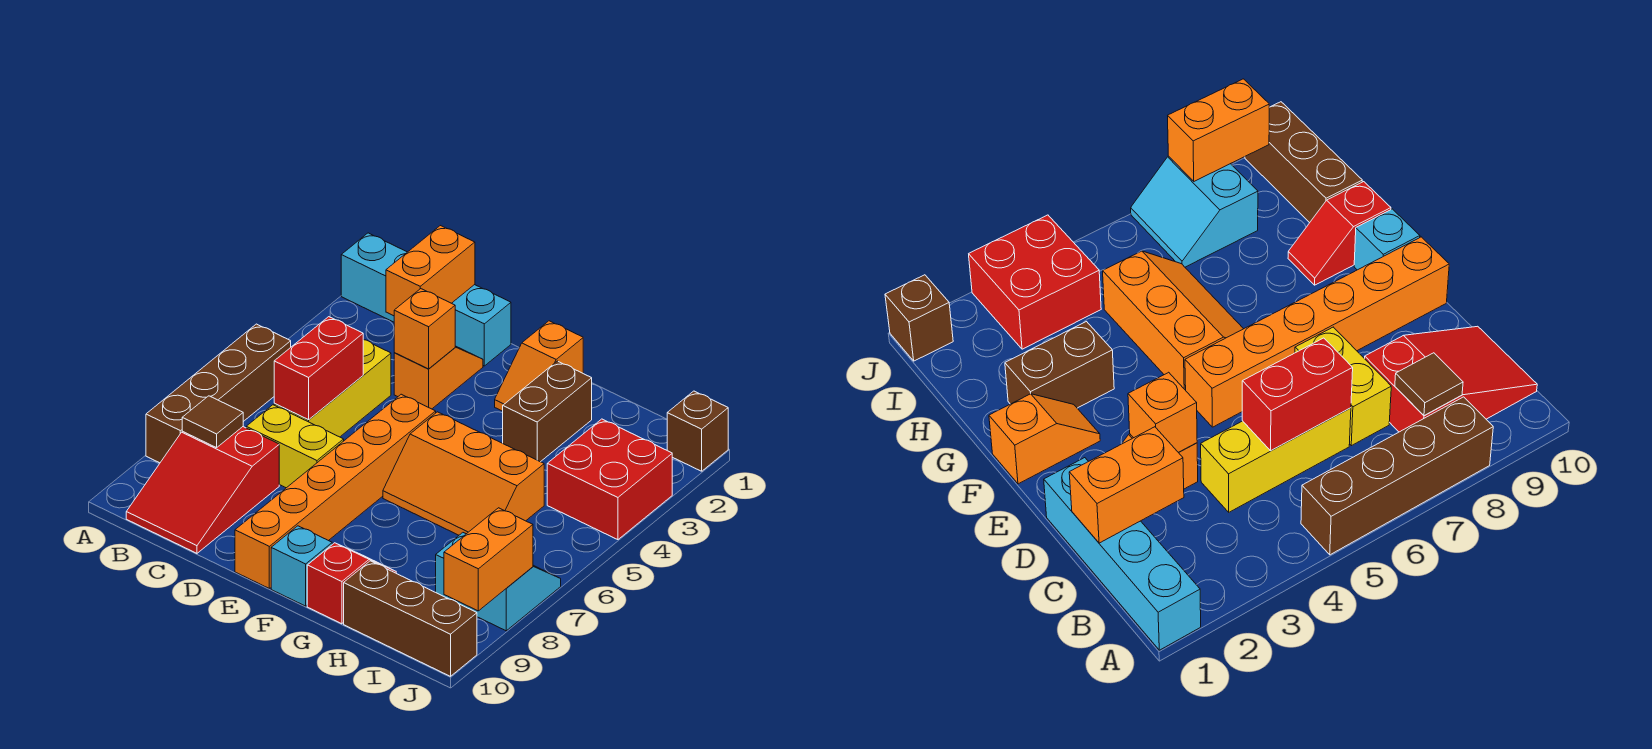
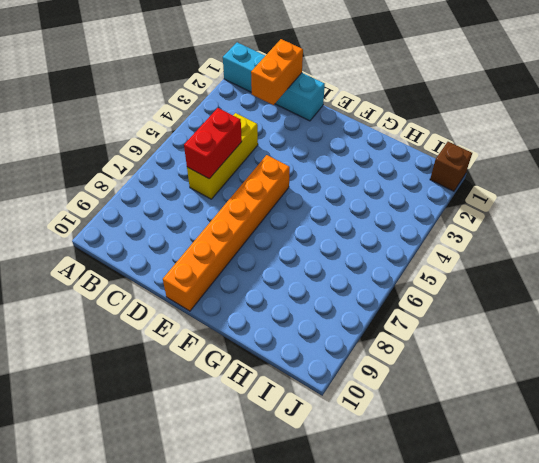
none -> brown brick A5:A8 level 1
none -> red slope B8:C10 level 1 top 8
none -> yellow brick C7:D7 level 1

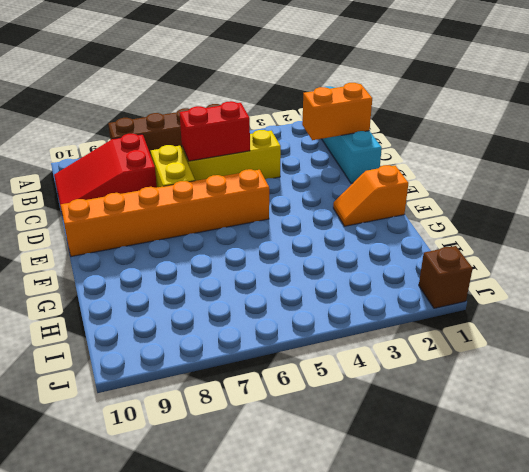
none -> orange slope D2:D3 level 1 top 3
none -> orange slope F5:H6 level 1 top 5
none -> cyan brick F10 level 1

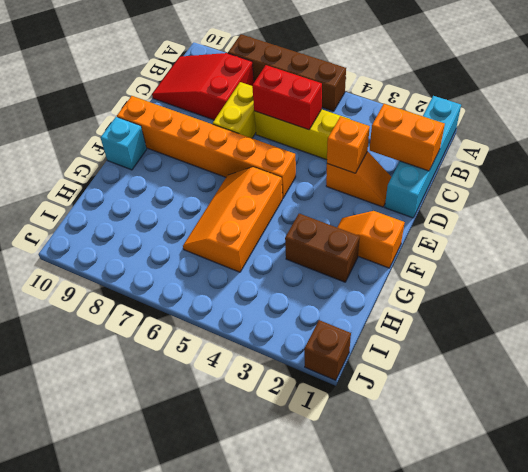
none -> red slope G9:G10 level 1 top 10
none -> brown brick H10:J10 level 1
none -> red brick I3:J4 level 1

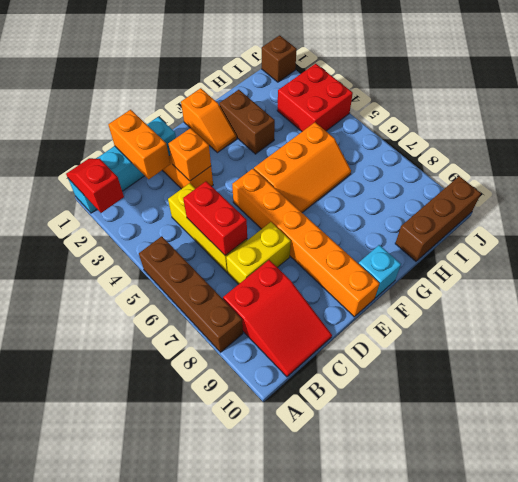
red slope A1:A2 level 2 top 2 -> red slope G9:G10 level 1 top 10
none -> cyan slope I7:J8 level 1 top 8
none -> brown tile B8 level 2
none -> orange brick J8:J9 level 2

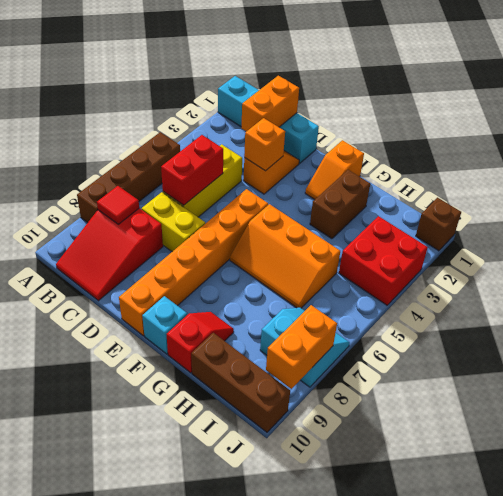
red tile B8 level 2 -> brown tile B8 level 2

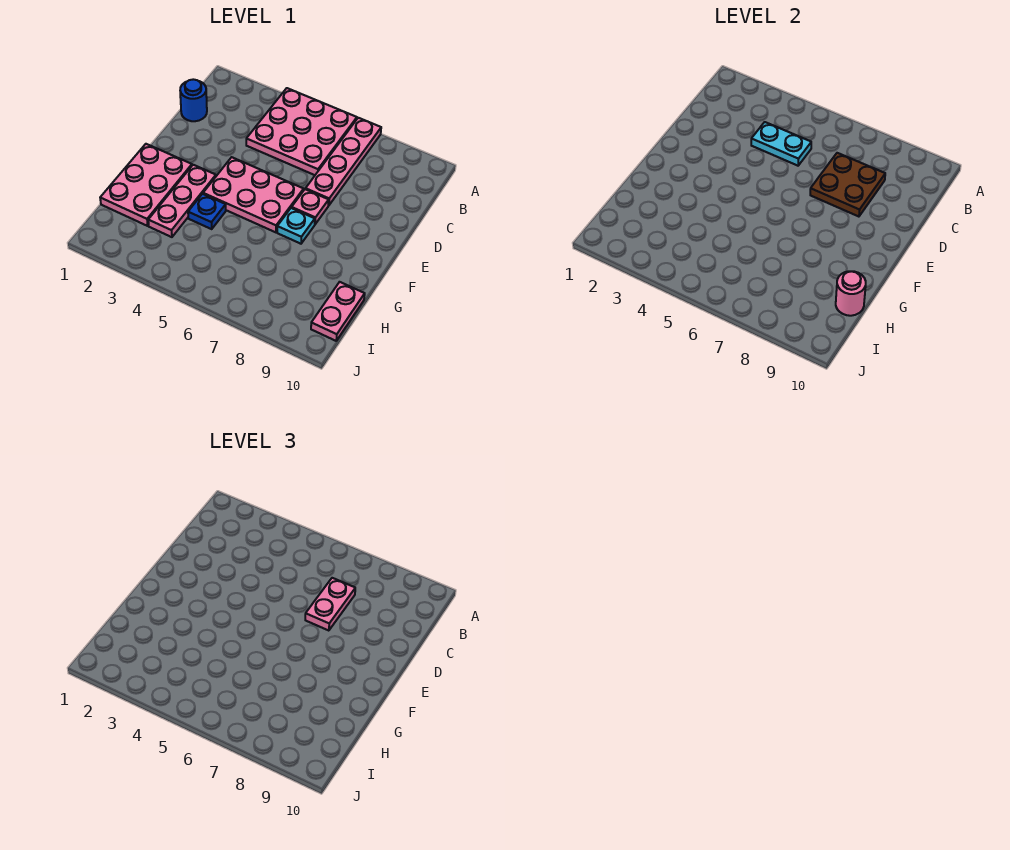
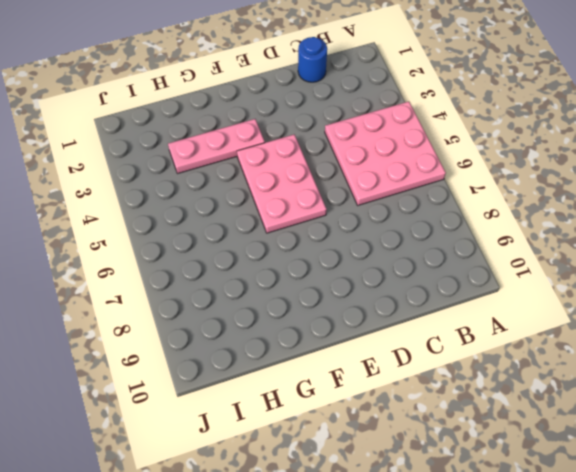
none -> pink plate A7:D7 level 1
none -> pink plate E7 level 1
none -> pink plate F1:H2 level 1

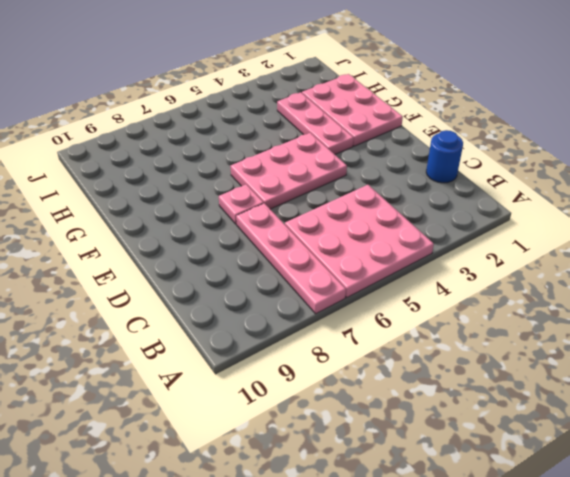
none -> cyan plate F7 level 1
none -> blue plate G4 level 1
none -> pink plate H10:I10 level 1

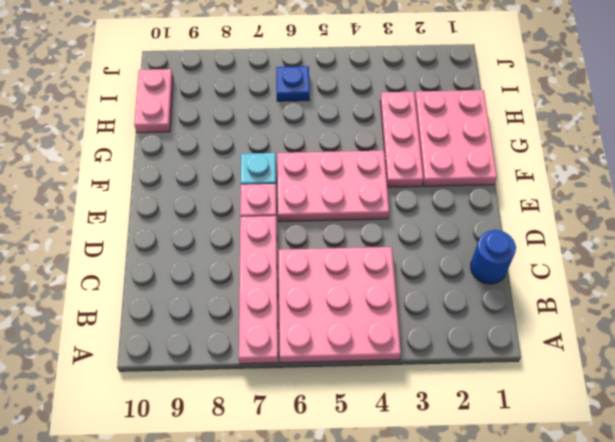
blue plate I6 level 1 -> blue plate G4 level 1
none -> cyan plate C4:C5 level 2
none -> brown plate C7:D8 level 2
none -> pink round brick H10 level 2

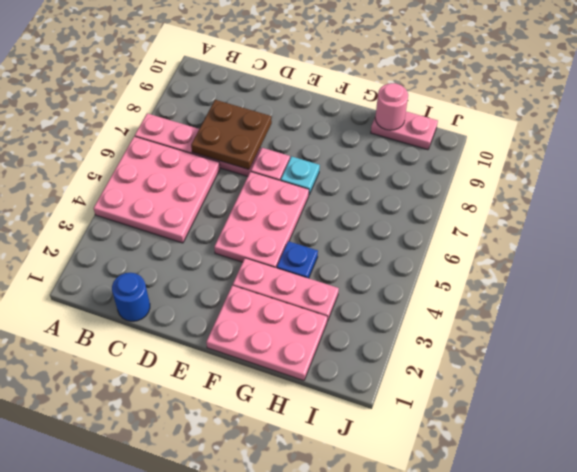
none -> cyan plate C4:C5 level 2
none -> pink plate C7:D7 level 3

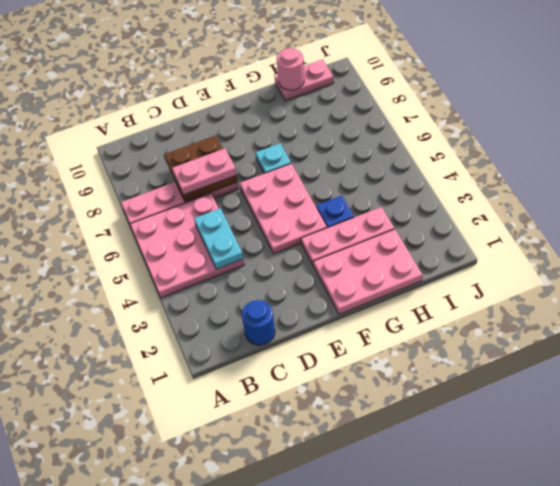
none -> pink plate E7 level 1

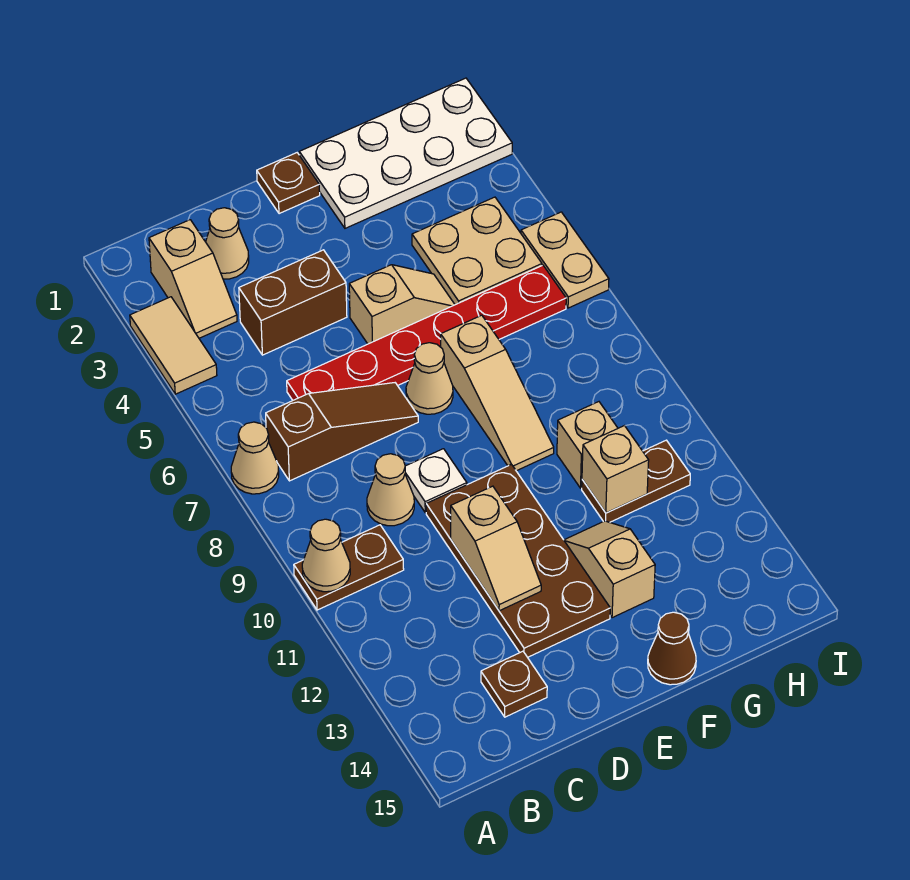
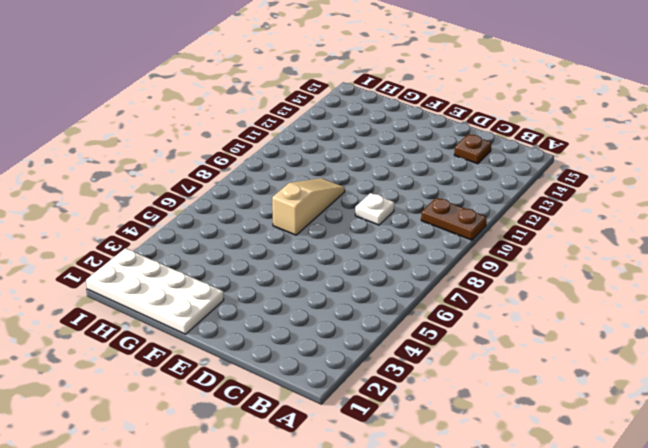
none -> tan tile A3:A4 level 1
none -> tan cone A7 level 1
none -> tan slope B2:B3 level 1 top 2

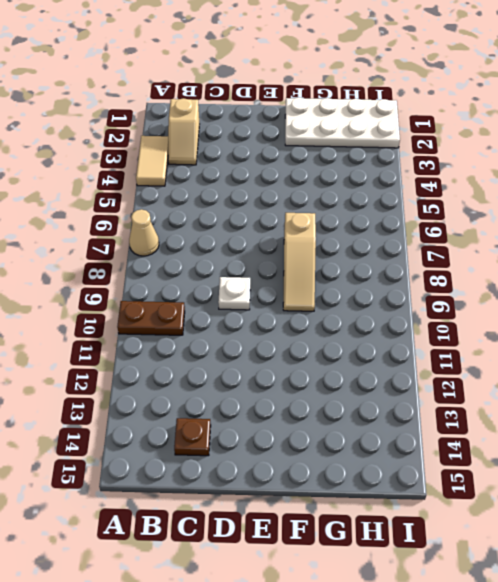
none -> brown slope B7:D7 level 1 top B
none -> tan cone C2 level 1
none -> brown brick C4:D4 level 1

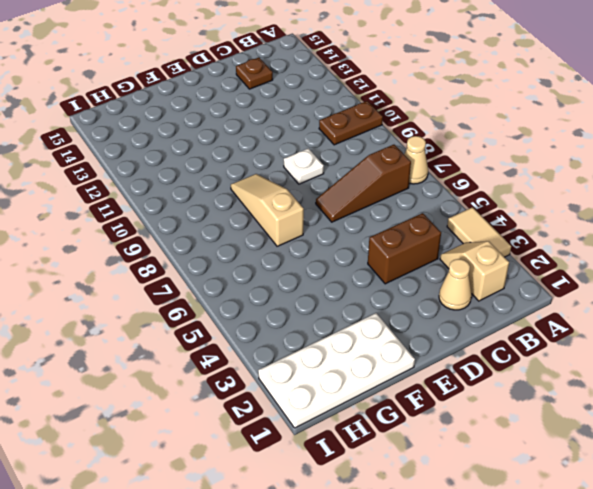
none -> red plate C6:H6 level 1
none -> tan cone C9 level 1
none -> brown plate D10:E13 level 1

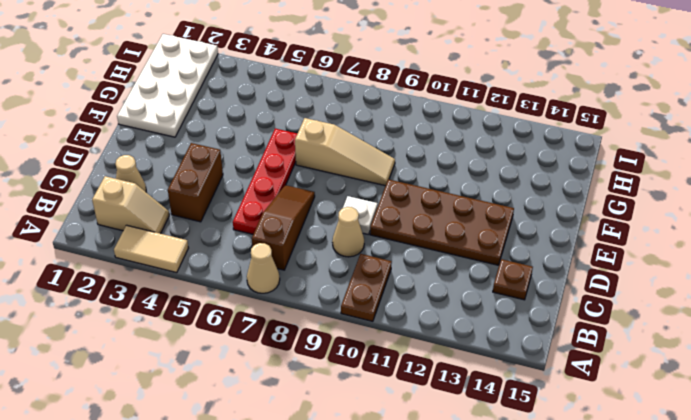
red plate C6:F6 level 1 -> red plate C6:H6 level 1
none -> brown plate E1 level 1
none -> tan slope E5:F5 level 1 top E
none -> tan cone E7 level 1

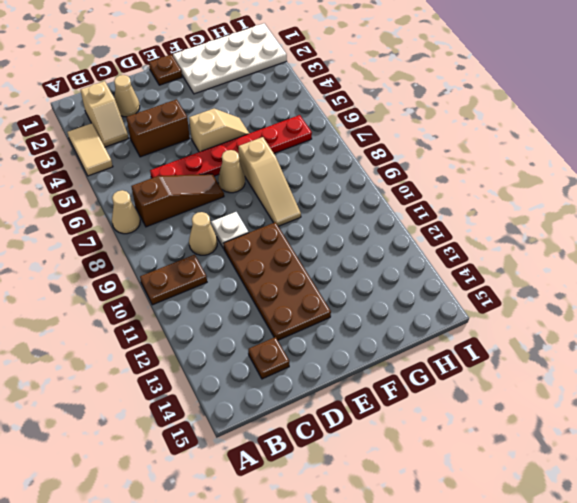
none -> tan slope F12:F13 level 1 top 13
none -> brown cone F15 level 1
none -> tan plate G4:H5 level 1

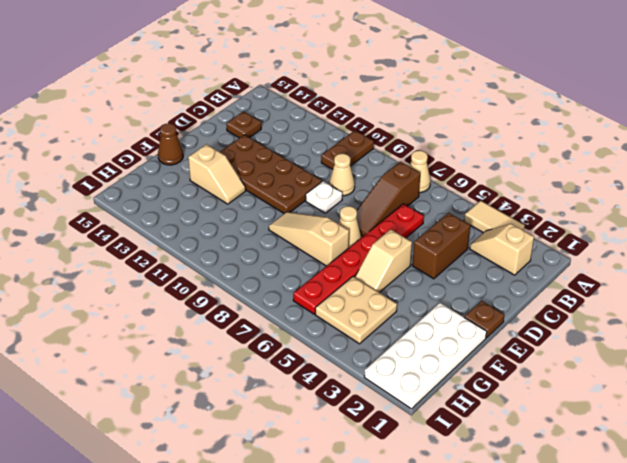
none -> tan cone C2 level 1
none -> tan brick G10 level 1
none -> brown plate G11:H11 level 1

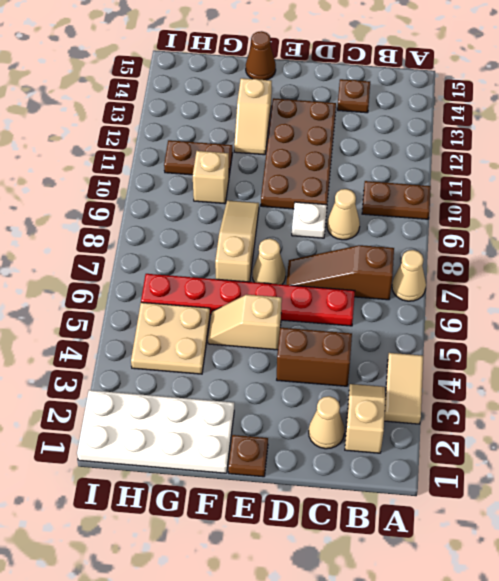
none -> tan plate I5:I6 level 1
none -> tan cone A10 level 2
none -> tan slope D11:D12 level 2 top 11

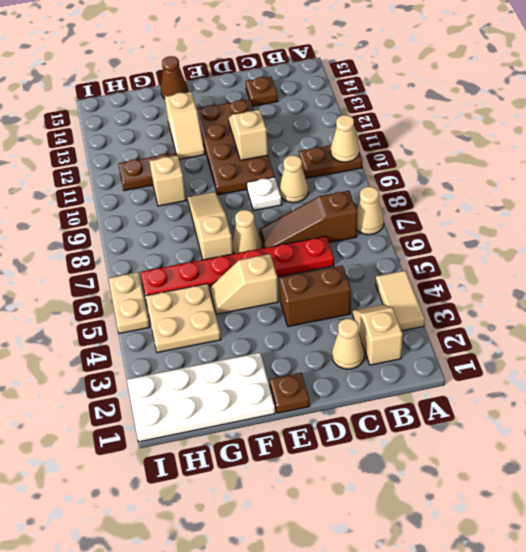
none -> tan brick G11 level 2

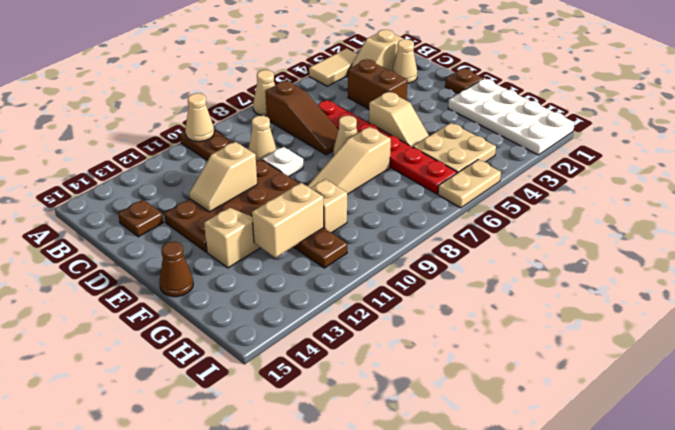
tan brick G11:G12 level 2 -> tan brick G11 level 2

---------------

| TASK DESCRIPTION |
Wherever the string "brick" appears in the data above, report the whole line.

| ANSWER TO THE EXERCISE |
none -> brown brick A5:A8 level 1
none -> yellow brick C7:D7 level 1
none -> cyan brick F10 level 1
none -> brown brick H10:J10 level 1
none -> red brick I3:J4 level 1
none -> orange brick J8:J9 level 2
none -> pink round brick H10 level 2
none -> brown brick C4:D4 level 1
none -> tan brick G10 level 1
none -> tan brick G11 level 2
tan brick G11:G12 level 2 -> tan brick G11 level 2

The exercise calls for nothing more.